Change detection outputs:
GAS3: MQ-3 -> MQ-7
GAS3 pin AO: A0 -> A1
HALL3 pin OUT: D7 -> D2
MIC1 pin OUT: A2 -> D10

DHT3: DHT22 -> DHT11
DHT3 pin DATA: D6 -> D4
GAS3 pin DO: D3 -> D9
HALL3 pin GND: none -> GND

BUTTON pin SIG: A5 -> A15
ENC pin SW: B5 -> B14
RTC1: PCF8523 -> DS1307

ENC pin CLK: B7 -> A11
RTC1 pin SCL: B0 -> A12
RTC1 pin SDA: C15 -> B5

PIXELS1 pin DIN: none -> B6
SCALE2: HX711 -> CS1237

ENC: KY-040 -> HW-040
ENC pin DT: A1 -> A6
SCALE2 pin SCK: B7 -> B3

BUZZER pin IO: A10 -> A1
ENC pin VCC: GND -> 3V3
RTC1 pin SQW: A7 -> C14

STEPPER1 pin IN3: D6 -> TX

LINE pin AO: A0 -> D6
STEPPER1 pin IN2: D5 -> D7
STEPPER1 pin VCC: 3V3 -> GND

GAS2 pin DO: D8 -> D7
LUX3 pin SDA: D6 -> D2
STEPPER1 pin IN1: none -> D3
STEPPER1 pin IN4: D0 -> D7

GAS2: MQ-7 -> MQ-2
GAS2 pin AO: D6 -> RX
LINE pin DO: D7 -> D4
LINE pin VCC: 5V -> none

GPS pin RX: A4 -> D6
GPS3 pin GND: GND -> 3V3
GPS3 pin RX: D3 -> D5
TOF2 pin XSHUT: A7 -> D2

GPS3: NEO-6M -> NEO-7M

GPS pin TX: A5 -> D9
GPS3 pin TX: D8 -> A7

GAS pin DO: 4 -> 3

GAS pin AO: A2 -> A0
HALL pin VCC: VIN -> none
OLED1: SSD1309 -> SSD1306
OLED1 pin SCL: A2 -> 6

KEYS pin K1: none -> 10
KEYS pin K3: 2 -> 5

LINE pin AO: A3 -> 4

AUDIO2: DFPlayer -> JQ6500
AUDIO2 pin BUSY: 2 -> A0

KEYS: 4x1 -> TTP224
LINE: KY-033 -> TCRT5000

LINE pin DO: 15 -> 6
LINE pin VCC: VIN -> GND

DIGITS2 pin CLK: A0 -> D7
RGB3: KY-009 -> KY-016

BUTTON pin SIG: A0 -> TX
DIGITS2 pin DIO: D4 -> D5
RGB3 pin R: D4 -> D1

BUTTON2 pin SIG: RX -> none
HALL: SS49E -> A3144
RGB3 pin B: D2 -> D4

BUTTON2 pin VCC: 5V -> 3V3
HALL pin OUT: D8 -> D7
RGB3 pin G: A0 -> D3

◆ Instructions to follow
Line by line, transcribe all of the records exactly.

◆ Task solution
GAS3: MQ-3 -> MQ-7
GAS3 pin AO: A0 -> A1
HALL3 pin OUT: D7 -> D2
MIC1 pin OUT: A2 -> D10

DHT3: DHT22 -> DHT11
DHT3 pin DATA: D6 -> D4
GAS3 pin DO: D3 -> D9
HALL3 pin GND: none -> GND

BUTTON pin SIG: A5 -> A15
ENC pin SW: B5 -> B14
RTC1: PCF8523 -> DS1307

ENC pin CLK: B7 -> A11
RTC1 pin SCL: B0 -> A12
RTC1 pin SDA: C15 -> B5

PIXELS1 pin DIN: none -> B6
SCALE2: HX711 -> CS1237

ENC: KY-040 -> HW-040
ENC pin DT: A1 -> A6
SCALE2 pin SCK: B7 -> B3

BUZZER pin IO: A10 -> A1
ENC pin VCC: GND -> 3V3
RTC1 pin SQW: A7 -> C14

STEPPER1 pin IN3: D6 -> TX

LINE pin AO: A0 -> D6
STEPPER1 pin IN2: D5 -> D7
STEPPER1 pin VCC: 3V3 -> GND

GAS2 pin DO: D8 -> D7
LUX3 pin SDA: D6 -> D2
STEPPER1 pin IN1: none -> D3
STEPPER1 pin IN4: D0 -> D7

GAS2: MQ-7 -> MQ-2
GAS2 pin AO: D6 -> RX
LINE pin DO: D7 -> D4
LINE pin VCC: 5V -> none

GPS pin RX: A4 -> D6
GPS3 pin GND: GND -> 3V3
GPS3 pin RX: D3 -> D5
TOF2 pin XSHUT: A7 -> D2

GPS3: NEO-6M -> NEO-7M

GPS pin TX: A5 -> D9
GPS3 pin TX: D8 -> A7

GAS pin DO: 4 -> 3

GAS pin AO: A2 -> A0
HALL pin VCC: VIN -> none
OLED1: SSD1309 -> SSD1306
OLED1 pin SCL: A2 -> 6

KEYS pin K1: none -> 10
KEYS pin K3: 2 -> 5

LINE pin AO: A3 -> 4

AUDIO2: DFPlayer -> JQ6500
AUDIO2 pin BUSY: 2 -> A0

KEYS: 4x1 -> TTP224
LINE: KY-033 -> TCRT5000

LINE pin DO: 15 -> 6
LINE pin VCC: VIN -> GND

DIGITS2 pin CLK: A0 -> D7
RGB3: KY-009 -> KY-016

BUTTON pin SIG: A0 -> TX
DIGITS2 pin DIO: D4 -> D5
RGB3 pin R: D4 -> D1

BUTTON2 pin SIG: RX -> none
HALL: SS49E -> A3144
RGB3 pin B: D2 -> D4

BUTTON2 pin VCC: 5V -> 3V3
HALL pin OUT: D8 -> D7
RGB3 pin G: A0 -> D3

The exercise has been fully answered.